**WORK TASK**
The answer must consist of the entire listing, repeated exactly.

**MATERIAL SUPPLIED**
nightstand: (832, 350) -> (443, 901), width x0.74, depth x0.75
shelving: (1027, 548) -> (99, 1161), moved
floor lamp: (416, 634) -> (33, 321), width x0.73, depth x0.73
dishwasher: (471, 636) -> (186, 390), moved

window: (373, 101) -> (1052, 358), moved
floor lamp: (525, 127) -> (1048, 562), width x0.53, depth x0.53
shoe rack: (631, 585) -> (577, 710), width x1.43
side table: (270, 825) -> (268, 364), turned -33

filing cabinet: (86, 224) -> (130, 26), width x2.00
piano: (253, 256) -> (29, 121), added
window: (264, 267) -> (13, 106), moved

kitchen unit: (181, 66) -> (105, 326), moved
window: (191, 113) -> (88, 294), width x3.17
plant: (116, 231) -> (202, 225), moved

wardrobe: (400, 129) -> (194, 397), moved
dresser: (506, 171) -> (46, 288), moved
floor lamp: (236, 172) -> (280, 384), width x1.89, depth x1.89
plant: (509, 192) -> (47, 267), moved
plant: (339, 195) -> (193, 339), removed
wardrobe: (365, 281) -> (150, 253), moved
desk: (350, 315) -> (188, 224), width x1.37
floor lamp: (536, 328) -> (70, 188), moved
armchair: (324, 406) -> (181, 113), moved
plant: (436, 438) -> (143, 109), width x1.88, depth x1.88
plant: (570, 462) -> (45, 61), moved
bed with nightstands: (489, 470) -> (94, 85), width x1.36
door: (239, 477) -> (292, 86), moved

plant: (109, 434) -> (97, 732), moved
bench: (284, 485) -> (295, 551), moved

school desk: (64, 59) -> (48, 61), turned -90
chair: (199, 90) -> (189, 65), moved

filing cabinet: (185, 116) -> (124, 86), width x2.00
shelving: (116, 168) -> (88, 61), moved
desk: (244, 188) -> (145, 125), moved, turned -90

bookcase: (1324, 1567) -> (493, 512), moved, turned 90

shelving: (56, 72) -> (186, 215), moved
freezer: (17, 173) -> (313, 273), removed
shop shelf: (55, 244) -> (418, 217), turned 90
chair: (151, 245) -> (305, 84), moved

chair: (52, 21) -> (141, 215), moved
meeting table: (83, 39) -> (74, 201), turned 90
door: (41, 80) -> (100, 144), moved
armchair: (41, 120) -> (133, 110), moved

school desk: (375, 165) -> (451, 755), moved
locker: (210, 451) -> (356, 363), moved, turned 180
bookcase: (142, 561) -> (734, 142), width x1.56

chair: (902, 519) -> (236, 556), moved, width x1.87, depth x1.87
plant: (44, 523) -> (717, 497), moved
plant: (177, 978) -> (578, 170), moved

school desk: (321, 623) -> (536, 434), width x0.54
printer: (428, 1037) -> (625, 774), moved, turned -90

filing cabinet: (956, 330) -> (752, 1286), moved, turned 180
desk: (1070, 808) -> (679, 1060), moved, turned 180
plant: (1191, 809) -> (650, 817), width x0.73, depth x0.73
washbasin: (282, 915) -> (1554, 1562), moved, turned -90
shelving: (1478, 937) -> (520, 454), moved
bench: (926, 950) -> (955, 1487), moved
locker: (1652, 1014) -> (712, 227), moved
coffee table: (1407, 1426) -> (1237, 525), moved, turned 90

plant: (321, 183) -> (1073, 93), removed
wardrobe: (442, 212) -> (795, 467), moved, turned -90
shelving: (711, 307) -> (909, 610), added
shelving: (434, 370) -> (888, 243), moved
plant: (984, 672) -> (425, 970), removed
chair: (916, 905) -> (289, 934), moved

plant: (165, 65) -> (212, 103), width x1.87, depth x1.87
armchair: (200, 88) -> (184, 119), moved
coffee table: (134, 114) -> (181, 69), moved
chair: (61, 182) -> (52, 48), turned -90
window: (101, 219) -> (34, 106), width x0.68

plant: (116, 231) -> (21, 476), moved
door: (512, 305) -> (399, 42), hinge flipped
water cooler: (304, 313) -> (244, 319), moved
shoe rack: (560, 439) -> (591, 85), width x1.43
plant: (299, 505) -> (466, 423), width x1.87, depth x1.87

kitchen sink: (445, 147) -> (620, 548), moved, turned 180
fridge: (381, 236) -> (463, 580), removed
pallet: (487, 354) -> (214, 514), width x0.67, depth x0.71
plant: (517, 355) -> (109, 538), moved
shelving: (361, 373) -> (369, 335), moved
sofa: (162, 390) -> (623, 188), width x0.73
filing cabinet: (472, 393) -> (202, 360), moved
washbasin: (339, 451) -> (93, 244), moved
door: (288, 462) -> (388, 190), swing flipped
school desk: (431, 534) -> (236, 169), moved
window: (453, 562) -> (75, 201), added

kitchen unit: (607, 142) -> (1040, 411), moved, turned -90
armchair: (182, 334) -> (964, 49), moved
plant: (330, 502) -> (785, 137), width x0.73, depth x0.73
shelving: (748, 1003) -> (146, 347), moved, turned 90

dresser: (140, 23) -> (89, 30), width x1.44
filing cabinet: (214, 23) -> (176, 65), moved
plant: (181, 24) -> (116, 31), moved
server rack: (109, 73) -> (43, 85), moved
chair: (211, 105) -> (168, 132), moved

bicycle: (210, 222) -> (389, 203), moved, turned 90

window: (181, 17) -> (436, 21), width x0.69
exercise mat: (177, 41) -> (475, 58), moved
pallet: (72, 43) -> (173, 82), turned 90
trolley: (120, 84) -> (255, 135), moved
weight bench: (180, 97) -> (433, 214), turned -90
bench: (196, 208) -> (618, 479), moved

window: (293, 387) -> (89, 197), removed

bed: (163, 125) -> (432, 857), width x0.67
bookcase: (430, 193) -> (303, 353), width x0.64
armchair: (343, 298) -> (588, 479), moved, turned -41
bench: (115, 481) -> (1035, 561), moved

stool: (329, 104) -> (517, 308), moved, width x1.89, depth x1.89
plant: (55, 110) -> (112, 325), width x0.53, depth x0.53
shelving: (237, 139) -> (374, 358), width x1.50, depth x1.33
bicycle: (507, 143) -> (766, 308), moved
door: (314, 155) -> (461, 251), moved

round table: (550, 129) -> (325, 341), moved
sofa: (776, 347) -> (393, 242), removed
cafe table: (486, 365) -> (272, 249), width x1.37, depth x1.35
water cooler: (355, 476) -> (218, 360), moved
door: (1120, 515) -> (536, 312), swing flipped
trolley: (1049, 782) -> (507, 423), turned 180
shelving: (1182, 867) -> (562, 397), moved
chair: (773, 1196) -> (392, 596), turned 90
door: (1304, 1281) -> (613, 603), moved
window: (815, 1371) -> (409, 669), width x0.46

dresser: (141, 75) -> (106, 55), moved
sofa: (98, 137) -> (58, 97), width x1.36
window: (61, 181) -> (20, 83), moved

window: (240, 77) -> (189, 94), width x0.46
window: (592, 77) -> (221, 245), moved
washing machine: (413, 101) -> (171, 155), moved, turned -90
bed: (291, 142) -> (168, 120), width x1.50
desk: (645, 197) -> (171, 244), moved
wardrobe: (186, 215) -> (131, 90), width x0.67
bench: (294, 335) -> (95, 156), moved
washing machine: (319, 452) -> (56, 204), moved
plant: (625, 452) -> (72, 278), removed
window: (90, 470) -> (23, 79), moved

**ANSWER**
nightstand: (832, 350) -> (443, 901), width x0.74, depth x0.75
shelving: (1027, 548) -> (99, 1161), moved
floor lamp: (416, 634) -> (33, 321), width x0.73, depth x0.73
dishwasher: (471, 636) -> (186, 390), moved

window: (373, 101) -> (1052, 358), moved
floor lamp: (525, 127) -> (1048, 562), width x0.53, depth x0.53
shoe rack: (631, 585) -> (577, 710), width x1.43
side table: (270, 825) -> (268, 364), turned -33

filing cabinet: (86, 224) -> (130, 26), width x2.00
piano: (253, 256) -> (29, 121), added
window: (264, 267) -> (13, 106), moved

kitchen unit: (181, 66) -> (105, 326), moved
window: (191, 113) -> (88, 294), width x3.17
plant: (116, 231) -> (202, 225), moved

wardrobe: (400, 129) -> (194, 397), moved
dresser: (506, 171) -> (46, 288), moved
floor lamp: (236, 172) -> (280, 384), width x1.89, depth x1.89
plant: (509, 192) -> (47, 267), moved
plant: (339, 195) -> (193, 339), removed
wardrobe: (365, 281) -> (150, 253), moved
desk: (350, 315) -> (188, 224), width x1.37
floor lamp: (536, 328) -> (70, 188), moved
armchair: (324, 406) -> (181, 113), moved
plant: (436, 438) -> (143, 109), width x1.88, depth x1.88
plant: (570, 462) -> (45, 61), moved
bed with nightstands: (489, 470) -> (94, 85), width x1.36
door: (239, 477) -> (292, 86), moved

plant: (109, 434) -> (97, 732), moved
bench: (284, 485) -> (295, 551), moved

school desk: (64, 59) -> (48, 61), turned -90
chair: (199, 90) -> (189, 65), moved

filing cabinet: (185, 116) -> (124, 86), width x2.00
shelving: (116, 168) -> (88, 61), moved
desk: (244, 188) -> (145, 125), moved, turned -90

bookcase: (1324, 1567) -> (493, 512), moved, turned 90

shelving: (56, 72) -> (186, 215), moved
freezer: (17, 173) -> (313, 273), removed
shop shelf: (55, 244) -> (418, 217), turned 90
chair: (151, 245) -> (305, 84), moved

chair: (52, 21) -> (141, 215), moved
meeting table: (83, 39) -> (74, 201), turned 90
door: (41, 80) -> (100, 144), moved
armchair: (41, 120) -> (133, 110), moved

school desk: (375, 165) -> (451, 755), moved
locker: (210, 451) -> (356, 363), moved, turned 180
bookcase: (142, 561) -> (734, 142), width x1.56

chair: (902, 519) -> (236, 556), moved, width x1.87, depth x1.87
plant: (44, 523) -> (717, 497), moved
plant: (177, 978) -> (578, 170), moved

school desk: (321, 623) -> (536, 434), width x0.54
printer: (428, 1037) -> (625, 774), moved, turned -90

filing cabinet: (956, 330) -> (752, 1286), moved, turned 180
desk: (1070, 808) -> (679, 1060), moved, turned 180
plant: (1191, 809) -> (650, 817), width x0.73, depth x0.73
washbasin: (282, 915) -> (1554, 1562), moved, turned -90
shelving: (1478, 937) -> (520, 454), moved
bench: (926, 950) -> (955, 1487), moved
locker: (1652, 1014) -> (712, 227), moved
coffee table: (1407, 1426) -> (1237, 525), moved, turned 90

plant: (321, 183) -> (1073, 93), removed
wardrobe: (442, 212) -> (795, 467), moved, turned -90
shelving: (711, 307) -> (909, 610), added
shelving: (434, 370) -> (888, 243), moved
plant: (984, 672) -> (425, 970), removed
chair: (916, 905) -> (289, 934), moved

plant: (165, 65) -> (212, 103), width x1.87, depth x1.87
armchair: (200, 88) -> (184, 119), moved
coffee table: (134, 114) -> (181, 69), moved
chair: (61, 182) -> (52, 48), turned -90
window: (101, 219) -> (34, 106), width x0.68

plant: (116, 231) -> (21, 476), moved
door: (512, 305) -> (399, 42), hinge flipped
water cooler: (304, 313) -> (244, 319), moved
shoe rack: (560, 439) -> (591, 85), width x1.43
plant: (299, 505) -> (466, 423), width x1.87, depth x1.87

kitchen sink: (445, 147) -> (620, 548), moved, turned 180
fridge: (381, 236) -> (463, 580), removed
pallet: (487, 354) -> (214, 514), width x0.67, depth x0.71
plant: (517, 355) -> (109, 538), moved
shelving: (361, 373) -> (369, 335), moved
sofa: (162, 390) -> (623, 188), width x0.73
filing cabinet: (472, 393) -> (202, 360), moved
washbasin: (339, 451) -> (93, 244), moved
door: (288, 462) -> (388, 190), swing flipped
school desk: (431, 534) -> (236, 169), moved
window: (453, 562) -> (75, 201), added

kitchen unit: (607, 142) -> (1040, 411), moved, turned -90
armchair: (182, 334) -> (964, 49), moved
plant: (330, 502) -> (785, 137), width x0.73, depth x0.73
shelving: (748, 1003) -> (146, 347), moved, turned 90

dresser: (140, 23) -> (89, 30), width x1.44
filing cabinet: (214, 23) -> (176, 65), moved
plant: (181, 24) -> (116, 31), moved
server rack: (109, 73) -> (43, 85), moved
chair: (211, 105) -> (168, 132), moved

bicycle: (210, 222) -> (389, 203), moved, turned 90

window: (181, 17) -> (436, 21), width x0.69
exercise mat: (177, 41) -> (475, 58), moved
pallet: (72, 43) -> (173, 82), turned 90
trolley: (120, 84) -> (255, 135), moved
weight bench: (180, 97) -> (433, 214), turned -90
bench: (196, 208) -> (618, 479), moved

window: (293, 387) -> (89, 197), removed

bed: (163, 125) -> (432, 857), width x0.67
bookcase: (430, 193) -> (303, 353), width x0.64
armchair: (343, 298) -> (588, 479), moved, turned -41
bench: (115, 481) -> (1035, 561), moved

stool: (329, 104) -> (517, 308), moved, width x1.89, depth x1.89
plant: (55, 110) -> (112, 325), width x0.53, depth x0.53
shelving: (237, 139) -> (374, 358), width x1.50, depth x1.33
bicycle: (507, 143) -> (766, 308), moved
door: (314, 155) -> (461, 251), moved

round table: (550, 129) -> (325, 341), moved
sofa: (776, 347) -> (393, 242), removed
cafe table: (486, 365) -> (272, 249), width x1.37, depth x1.35
water cooler: (355, 476) -> (218, 360), moved
door: (1120, 515) -> (536, 312), swing flipped
trolley: (1049, 782) -> (507, 423), turned 180
shelving: (1182, 867) -> (562, 397), moved
chair: (773, 1196) -> (392, 596), turned 90
door: (1304, 1281) -> (613, 603), moved
window: (815, 1371) -> (409, 669), width x0.46

dresser: (141, 75) -> (106, 55), moved
sofa: (98, 137) -> (58, 97), width x1.36
window: (61, 181) -> (20, 83), moved

window: (240, 77) -> (189, 94), width x0.46
window: (592, 77) -> (221, 245), moved
washing machine: (413, 101) -> (171, 155), moved, turned -90
bed: (291, 142) -> (168, 120), width x1.50
desk: (645, 197) -> (171, 244), moved
wardrobe: (186, 215) -> (131, 90), width x0.67
bench: (294, 335) -> (95, 156), moved
washing machine: (319, 452) -> (56, 204), moved
plant: (625, 452) -> (72, 278), removed
window: (90, 470) -> (23, 79), moved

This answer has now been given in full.